■ AVAILABLE DATA
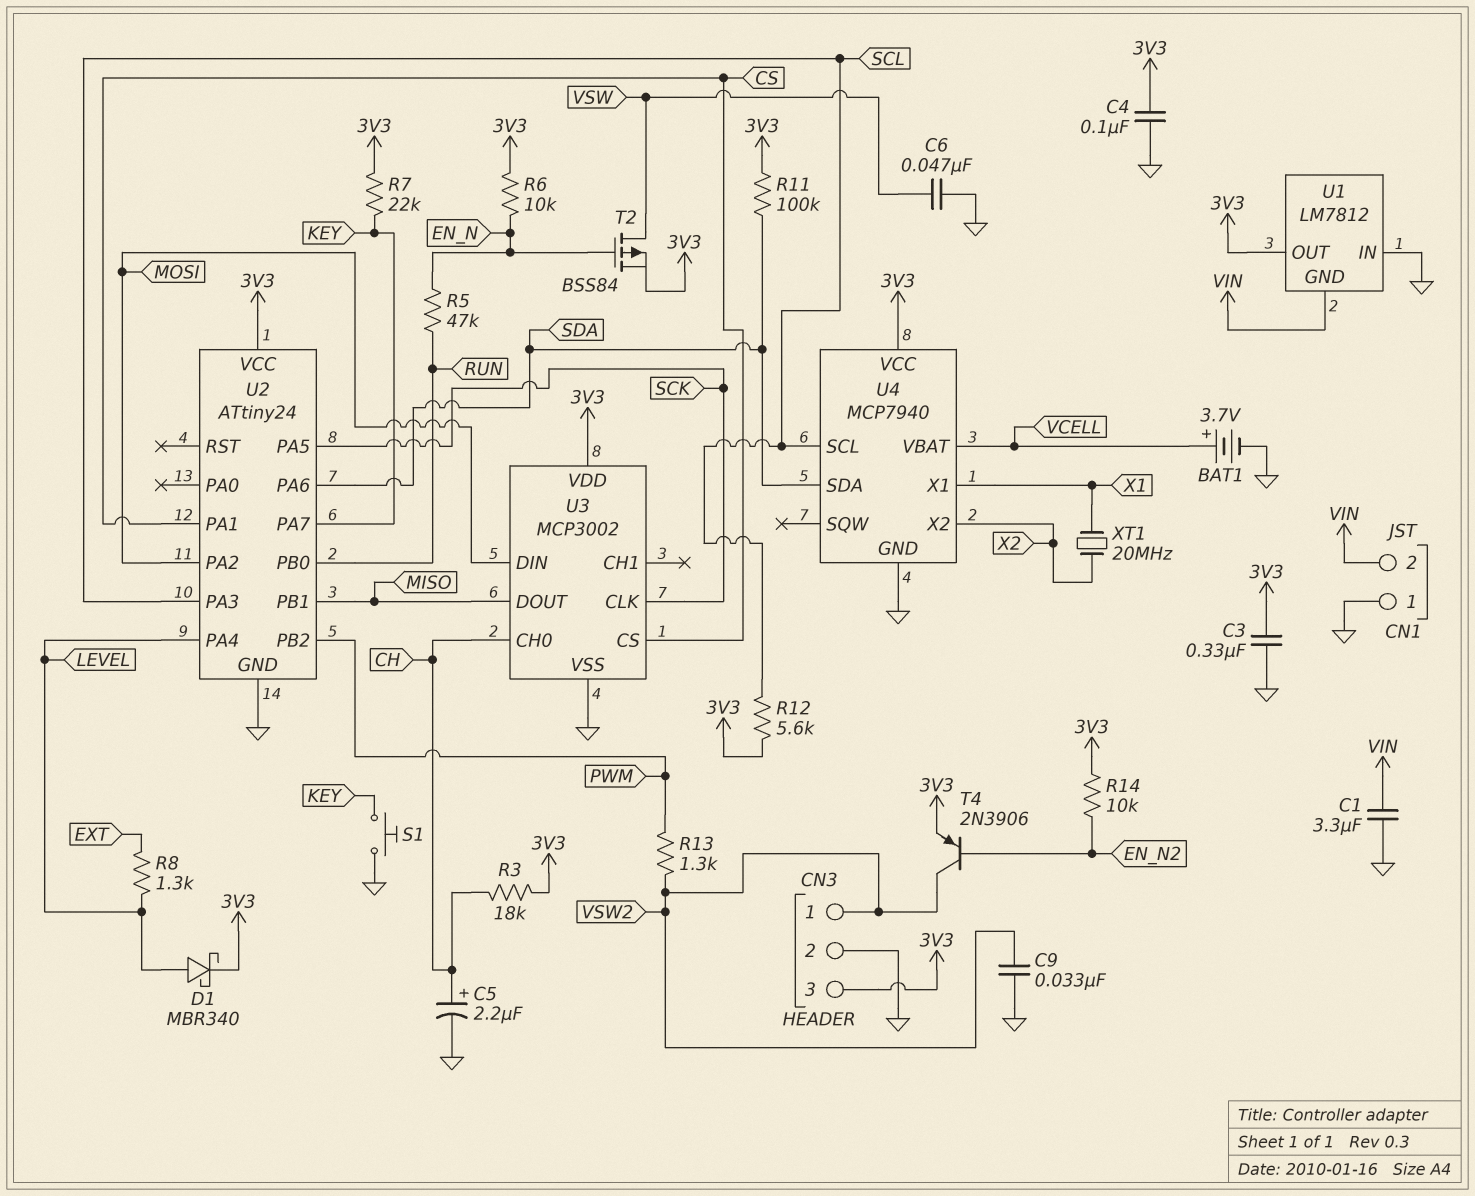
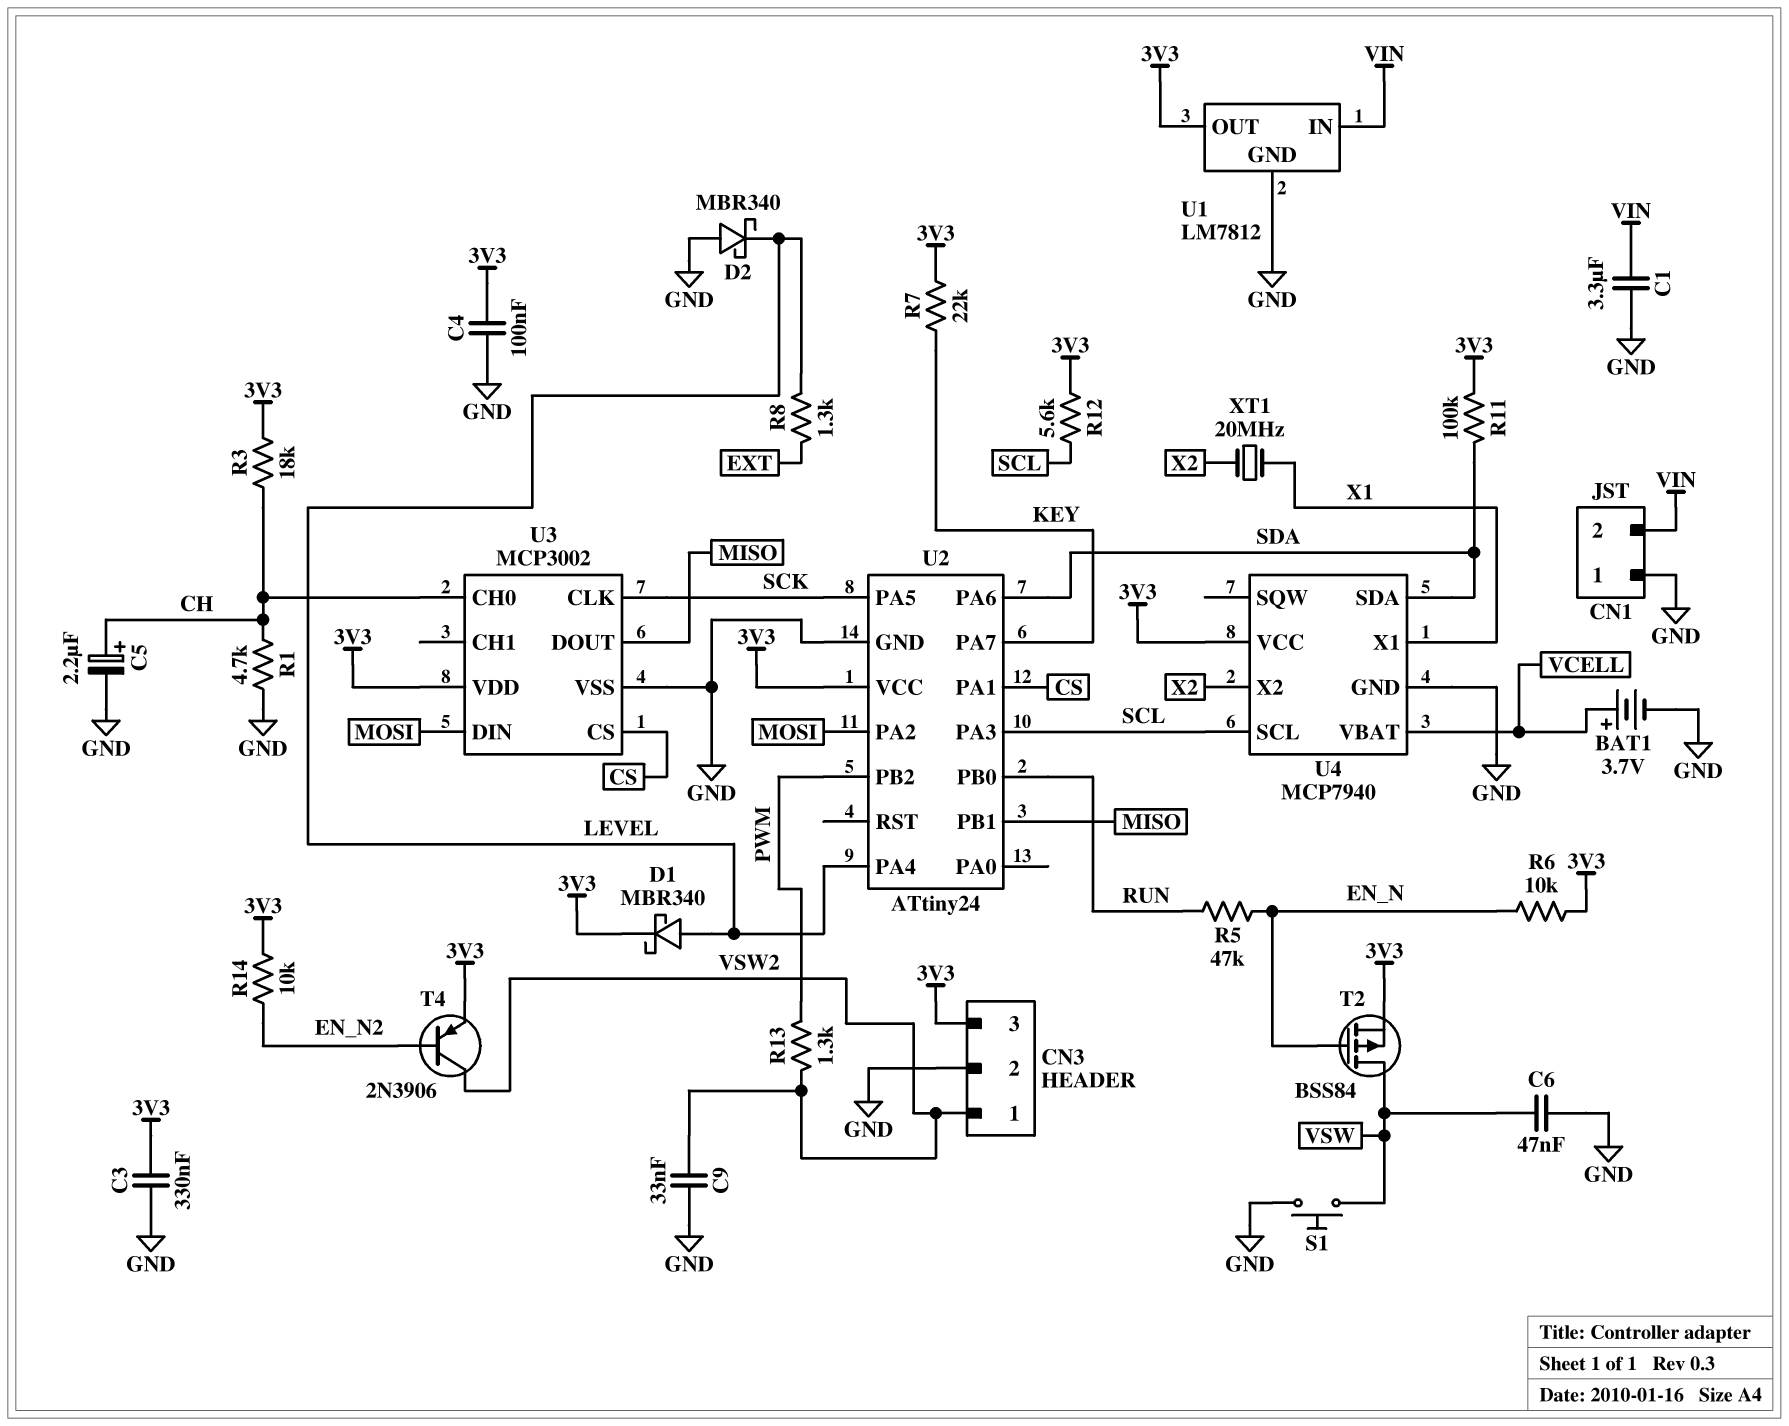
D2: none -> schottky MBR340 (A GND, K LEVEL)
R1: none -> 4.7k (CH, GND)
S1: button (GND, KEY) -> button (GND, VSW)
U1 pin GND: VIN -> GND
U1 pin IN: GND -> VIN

■ WHAT YOU HAVE TO DO
Exactly the lines from the line holding "S1: button (GND, KEY) -> button (GND, VSW)" through the close of the listing above make up the answer; include nothing else.

■ ANSWER SECTION
S1: button (GND, KEY) -> button (GND, VSW)
U1 pin GND: VIN -> GND
U1 pin IN: GND -> VIN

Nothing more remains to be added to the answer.